**TASK:** Your copy of the data should match it exactly, leaving out only the pictures.

Stored data entries

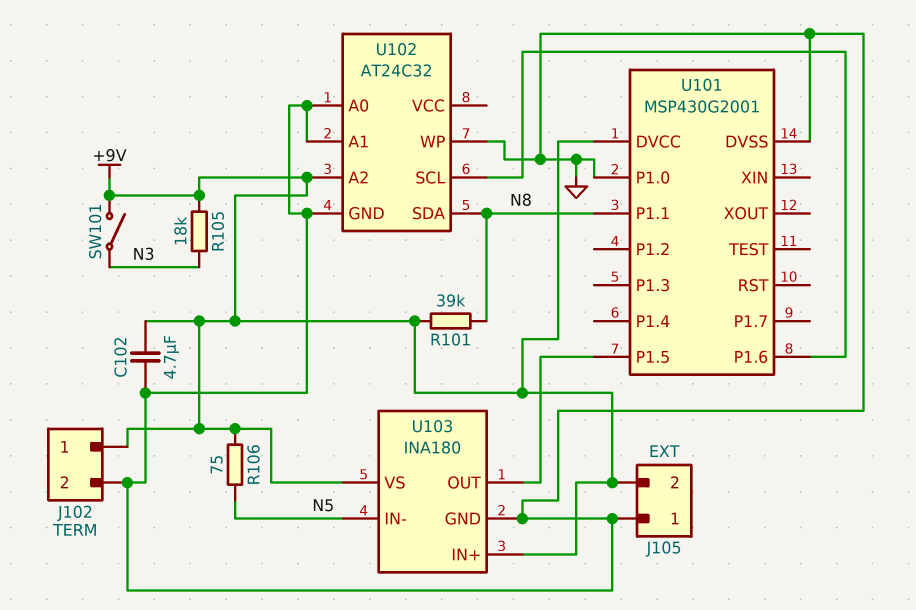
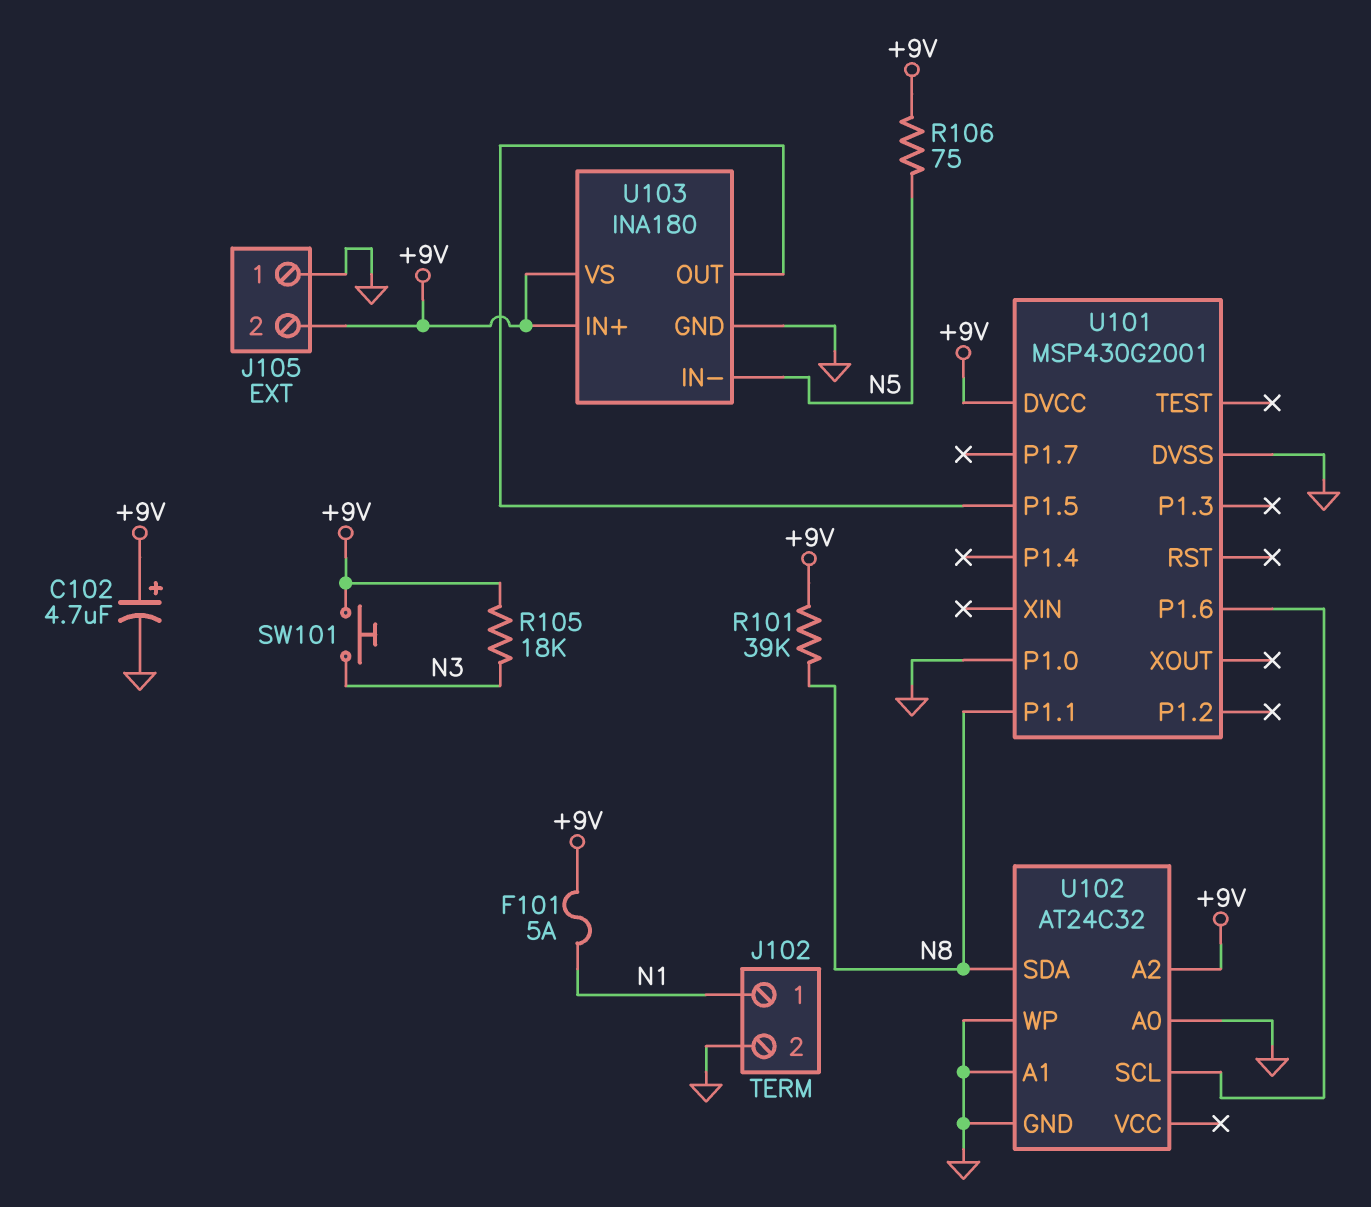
C102: 4.7uF (+9V, GND) -> 4.7uF (plus +9V, minus GND)
F101: none -> 5A (+9V, N1)
J102 pin 1: +9V -> N1
SW101: switch (+9V, N3) -> button (+9V, N3)

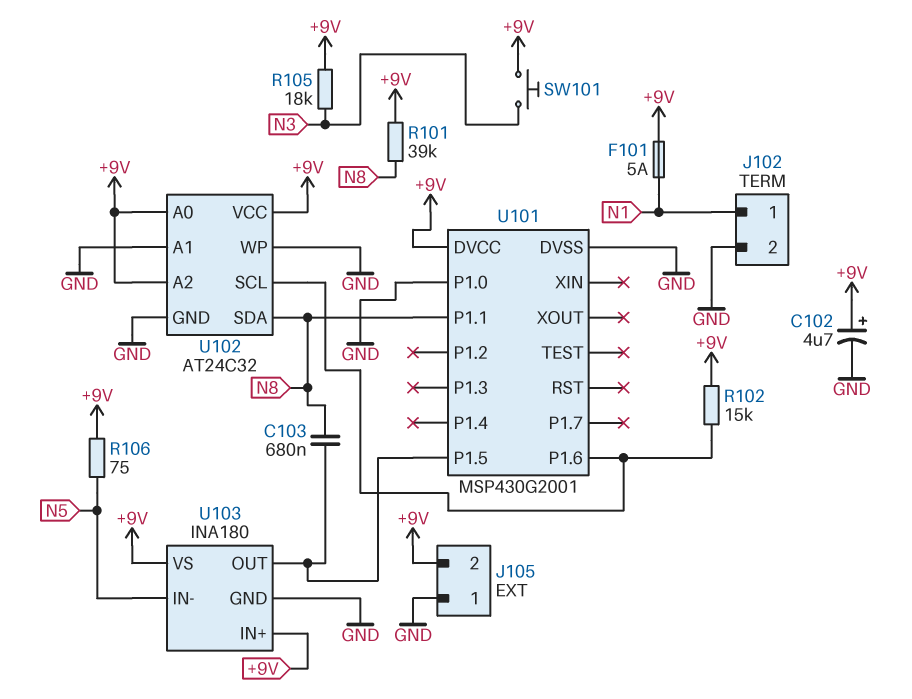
C103: none -> 680nF (N8, U101/P1.5)
R102: none -> 15k (+9V, U101/P1.6)
U102 pin A0: GND -> +9V
U102 pin VCC: none -> +9V

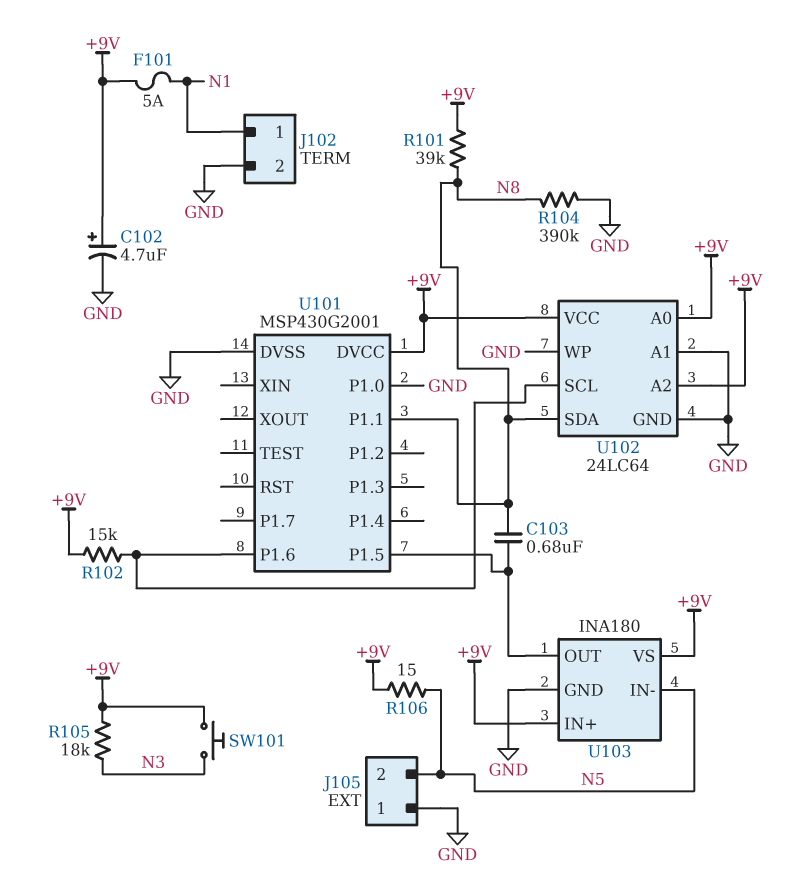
J105 pin 2: +9V -> N5
R104: none -> 390k (GND, N8)
R106: 75 (+9V, N5) -> 15 (+9V, N5)
U102: AT24C32 -> 24LC64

**OUTPUT FOR THIS TASK:**
C102: 4.7uF (+9V, GND) -> 4.7uF (plus +9V, minus GND)
F101: none -> 5A (+9V, N1)
J102 pin 1: +9V -> N1
SW101: switch (+9V, N3) -> button (+9V, N3)

C103: none -> 680nF (N8, U101/P1.5)
R102: none -> 15k (+9V, U101/P1.6)
U102 pin A0: GND -> +9V
U102 pin VCC: none -> +9V

J105 pin 2: +9V -> N5
R104: none -> 390k (GND, N8)
R106: 75 (+9V, N5) -> 15 (+9V, N5)
U102: AT24C32 -> 24LC64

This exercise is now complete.